**Problem details:** The records below must be returned in full and unaltered.

[Collected data entries]
*** Begin section ***

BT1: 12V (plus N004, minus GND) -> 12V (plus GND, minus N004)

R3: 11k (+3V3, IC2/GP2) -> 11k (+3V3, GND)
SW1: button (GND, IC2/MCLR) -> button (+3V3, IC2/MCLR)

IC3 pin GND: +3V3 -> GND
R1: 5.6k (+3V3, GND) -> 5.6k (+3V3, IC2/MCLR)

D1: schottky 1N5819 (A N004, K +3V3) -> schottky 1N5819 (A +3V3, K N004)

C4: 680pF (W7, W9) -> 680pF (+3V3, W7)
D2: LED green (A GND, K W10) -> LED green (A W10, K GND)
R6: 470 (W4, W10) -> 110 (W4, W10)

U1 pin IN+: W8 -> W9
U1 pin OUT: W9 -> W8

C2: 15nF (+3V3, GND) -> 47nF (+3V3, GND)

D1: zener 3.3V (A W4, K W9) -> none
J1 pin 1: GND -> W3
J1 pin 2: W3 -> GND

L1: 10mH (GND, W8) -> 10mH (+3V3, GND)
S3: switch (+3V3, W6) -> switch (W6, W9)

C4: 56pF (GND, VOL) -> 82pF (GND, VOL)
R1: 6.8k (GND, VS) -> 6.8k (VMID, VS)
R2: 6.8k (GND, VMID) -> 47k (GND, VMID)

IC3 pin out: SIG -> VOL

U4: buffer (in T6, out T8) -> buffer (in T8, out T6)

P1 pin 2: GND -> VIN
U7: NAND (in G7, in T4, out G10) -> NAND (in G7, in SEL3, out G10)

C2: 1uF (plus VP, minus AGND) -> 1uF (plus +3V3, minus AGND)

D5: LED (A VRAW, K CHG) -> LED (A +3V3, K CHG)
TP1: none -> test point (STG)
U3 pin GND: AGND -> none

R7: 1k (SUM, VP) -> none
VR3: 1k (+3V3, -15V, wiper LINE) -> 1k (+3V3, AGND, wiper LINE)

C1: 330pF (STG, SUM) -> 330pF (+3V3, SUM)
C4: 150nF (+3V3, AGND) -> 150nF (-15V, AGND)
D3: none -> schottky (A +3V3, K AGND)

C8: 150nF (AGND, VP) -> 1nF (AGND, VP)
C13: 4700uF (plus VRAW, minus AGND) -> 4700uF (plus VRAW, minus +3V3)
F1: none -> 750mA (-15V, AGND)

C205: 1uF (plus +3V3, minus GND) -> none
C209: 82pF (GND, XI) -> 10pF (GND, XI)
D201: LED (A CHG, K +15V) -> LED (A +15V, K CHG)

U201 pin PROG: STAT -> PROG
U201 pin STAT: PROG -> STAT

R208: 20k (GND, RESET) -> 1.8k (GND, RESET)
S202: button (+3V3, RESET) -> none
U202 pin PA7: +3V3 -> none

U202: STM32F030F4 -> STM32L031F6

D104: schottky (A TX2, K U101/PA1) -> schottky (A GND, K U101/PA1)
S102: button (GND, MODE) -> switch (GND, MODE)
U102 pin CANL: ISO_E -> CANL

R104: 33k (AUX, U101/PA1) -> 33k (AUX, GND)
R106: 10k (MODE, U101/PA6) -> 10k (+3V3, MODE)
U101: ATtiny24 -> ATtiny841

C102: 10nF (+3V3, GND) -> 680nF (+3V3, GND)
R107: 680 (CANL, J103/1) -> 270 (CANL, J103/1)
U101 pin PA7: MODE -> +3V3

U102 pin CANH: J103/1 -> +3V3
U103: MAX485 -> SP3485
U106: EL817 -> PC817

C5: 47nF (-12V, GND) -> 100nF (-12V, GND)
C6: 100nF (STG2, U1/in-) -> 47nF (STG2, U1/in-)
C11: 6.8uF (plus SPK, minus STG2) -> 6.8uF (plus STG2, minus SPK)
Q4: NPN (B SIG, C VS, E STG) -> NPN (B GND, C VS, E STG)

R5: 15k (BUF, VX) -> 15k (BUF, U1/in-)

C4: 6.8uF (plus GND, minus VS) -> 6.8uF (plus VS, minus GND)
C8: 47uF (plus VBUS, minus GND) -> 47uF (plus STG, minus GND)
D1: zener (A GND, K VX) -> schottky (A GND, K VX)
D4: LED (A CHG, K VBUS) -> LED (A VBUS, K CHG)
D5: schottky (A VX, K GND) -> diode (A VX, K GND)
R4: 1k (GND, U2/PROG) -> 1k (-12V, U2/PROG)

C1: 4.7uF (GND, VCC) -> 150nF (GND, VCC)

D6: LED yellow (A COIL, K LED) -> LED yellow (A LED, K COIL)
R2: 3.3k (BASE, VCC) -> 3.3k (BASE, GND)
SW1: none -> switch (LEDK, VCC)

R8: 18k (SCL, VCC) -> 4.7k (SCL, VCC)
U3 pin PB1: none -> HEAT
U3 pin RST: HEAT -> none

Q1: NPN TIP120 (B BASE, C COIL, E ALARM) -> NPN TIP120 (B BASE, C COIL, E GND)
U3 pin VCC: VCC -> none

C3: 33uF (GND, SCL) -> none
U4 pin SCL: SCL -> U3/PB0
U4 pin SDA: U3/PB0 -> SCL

*** End section ***

**Result below:**
BT1: 12V (plus N004, minus GND) -> 12V (plus GND, minus N004)

R3: 11k (+3V3, IC2/GP2) -> 11k (+3V3, GND)
SW1: button (GND, IC2/MCLR) -> button (+3V3, IC2/MCLR)

IC3 pin GND: +3V3 -> GND
R1: 5.6k (+3V3, GND) -> 5.6k (+3V3, IC2/MCLR)

D1: schottky 1N5819 (A N004, K +3V3) -> schottky 1N5819 (A +3V3, K N004)

C4: 680pF (W7, W9) -> 680pF (+3V3, W7)
D2: LED green (A GND, K W10) -> LED green (A W10, K GND)
R6: 470 (W4, W10) -> 110 (W4, W10)

U1 pin IN+: W8 -> W9
U1 pin OUT: W9 -> W8

C2: 15nF (+3V3, GND) -> 47nF (+3V3, GND)

D1: zener 3.3V (A W4, K W9) -> none
J1 pin 1: GND -> W3
J1 pin 2: W3 -> GND

L1: 10mH (GND, W8) -> 10mH (+3V3, GND)
S3: switch (+3V3, W6) -> switch (W6, W9)

C4: 56pF (GND, VOL) -> 82pF (GND, VOL)
R1: 6.8k (GND, VS) -> 6.8k (VMID, VS)
R2: 6.8k (GND, VMID) -> 47k (GND, VMID)

IC3 pin out: SIG -> VOL

U4: buffer (in T6, out T8) -> buffer (in T8, out T6)

P1 pin 2: GND -> VIN
U7: NAND (in G7, in T4, out G10) -> NAND (in G7, in SEL3, out G10)

C2: 1uF (plus VP, minus AGND) -> 1uF (plus +3V3, minus AGND)

D5: LED (A VRAW, K CHG) -> LED (A +3V3, K CHG)
TP1: none -> test point (STG)
U3 pin GND: AGND -> none

R7: 1k (SUM, VP) -> none
VR3: 1k (+3V3, -15V, wiper LINE) -> 1k (+3V3, AGND, wiper LINE)

C1: 330pF (STG, SUM) -> 330pF (+3V3, SUM)
C4: 150nF (+3V3, AGND) -> 150nF (-15V, AGND)
D3: none -> schottky (A +3V3, K AGND)

C8: 150nF (AGND, VP) -> 1nF (AGND, VP)
C13: 4700uF (plus VRAW, minus AGND) -> 4700uF (plus VRAW, minus +3V3)
F1: none -> 750mA (-15V, AGND)

C205: 1uF (plus +3V3, minus GND) -> none
C209: 82pF (GND, XI) -> 10pF (GND, XI)
D201: LED (A CHG, K +15V) -> LED (A +15V, K CHG)

U201 pin PROG: STAT -> PROG
U201 pin STAT: PROG -> STAT

R208: 20k (GND, RESET) -> 1.8k (GND, RESET)
S202: button (+3V3, RESET) -> none
U202 pin PA7: +3V3 -> none

U202: STM32F030F4 -> STM32L031F6

D104: schottky (A TX2, K U101/PA1) -> schottky (A GND, K U101/PA1)
S102: button (GND, MODE) -> switch (GND, MODE)
U102 pin CANL: ISO_E -> CANL

R104: 33k (AUX, U101/PA1) -> 33k (AUX, GND)
R106: 10k (MODE, U101/PA6) -> 10k (+3V3, MODE)
U101: ATtiny24 -> ATtiny841

C102: 10nF (+3V3, GND) -> 680nF (+3V3, GND)
R107: 680 (CANL, J103/1) -> 270 (CANL, J103/1)
U101 pin PA7: MODE -> +3V3

U102 pin CANH: J103/1 -> +3V3
U103: MAX485 -> SP3485
U106: EL817 -> PC817

C5: 47nF (-12V, GND) -> 100nF (-12V, GND)
C6: 100nF (STG2, U1/in-) -> 47nF (STG2, U1/in-)
C11: 6.8uF (plus SPK, minus STG2) -> 6.8uF (plus STG2, minus SPK)
Q4: NPN (B SIG, C VS, E STG) -> NPN (B GND, C VS, E STG)

R5: 15k (BUF, VX) -> 15k (BUF, U1/in-)

C4: 6.8uF (plus GND, minus VS) -> 6.8uF (plus VS, minus GND)
C8: 47uF (plus VBUS, minus GND) -> 47uF (plus STG, minus GND)
D1: zener (A GND, K VX) -> schottky (A GND, K VX)
D4: LED (A CHG, K VBUS) -> LED (A VBUS, K CHG)
D5: schottky (A VX, K GND) -> diode (A VX, K GND)
R4: 1k (GND, U2/PROG) -> 1k (-12V, U2/PROG)

C1: 4.7uF (GND, VCC) -> 150nF (GND, VCC)

D6: LED yellow (A COIL, K LED) -> LED yellow (A LED, K COIL)
R2: 3.3k (BASE, VCC) -> 3.3k (BASE, GND)
SW1: none -> switch (LEDK, VCC)

R8: 18k (SCL, VCC) -> 4.7k (SCL, VCC)
U3 pin PB1: none -> HEAT
U3 pin RST: HEAT -> none

Q1: NPN TIP120 (B BASE, C COIL, E ALARM) -> NPN TIP120 (B BASE, C COIL, E GND)
U3 pin VCC: VCC -> none

C3: 33uF (GND, SCL) -> none
U4 pin SCL: SCL -> U3/PB0
U4 pin SDA: U3/PB0 -> SCL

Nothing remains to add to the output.